Recorded information below:
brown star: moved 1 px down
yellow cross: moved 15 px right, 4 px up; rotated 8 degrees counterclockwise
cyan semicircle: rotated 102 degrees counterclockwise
End of Recorded information.
Recorded information below:
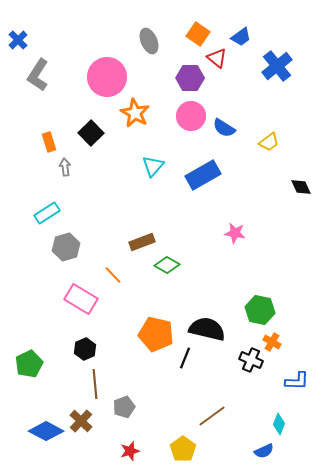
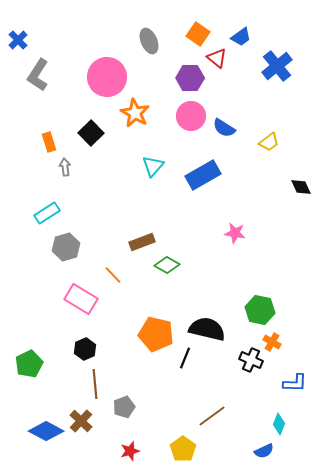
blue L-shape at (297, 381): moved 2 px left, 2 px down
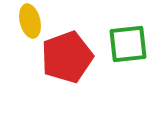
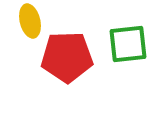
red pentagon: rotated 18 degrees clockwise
End of Recorded information.
_Assignment_
How many lines of the listing hold the string "moved"? Give the number alone.

_Solution to this problem_
3